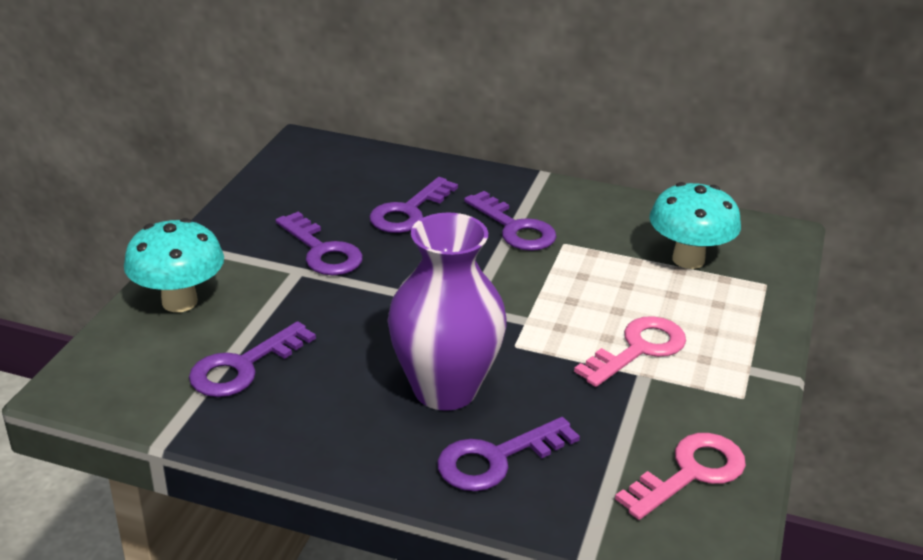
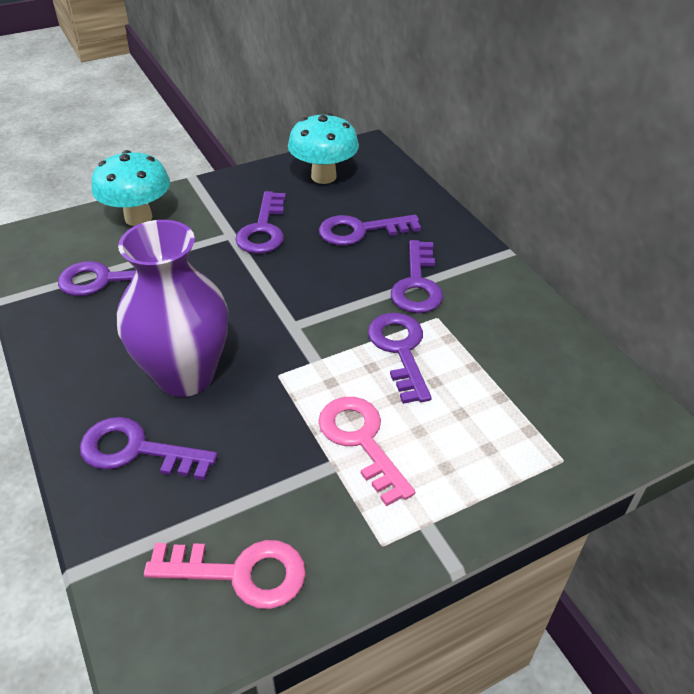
camera: 45 degrees right, 10 degrees up
(573, 278) = (400, 350): none -> purple key
(638, 349) = (361, 441): pink key -> pink key turned 120 degrees counterclockwise
(688, 259) = (522, 393): turquoise mushroom -> turquoise mushroom (323, 177)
========
#### WORK ITEM
Set down the data exactly as it appears, without any images.

#### ANSWER AREA
camera: 45 degrees right, 10 degrees up
(573, 278) = (400, 350): none -> purple key
(638, 349) = (361, 441): pink key -> pink key turned 120 degrees counterclockwise
(688, 259) = (522, 393): turquoise mushroom -> turquoise mushroom (323, 177)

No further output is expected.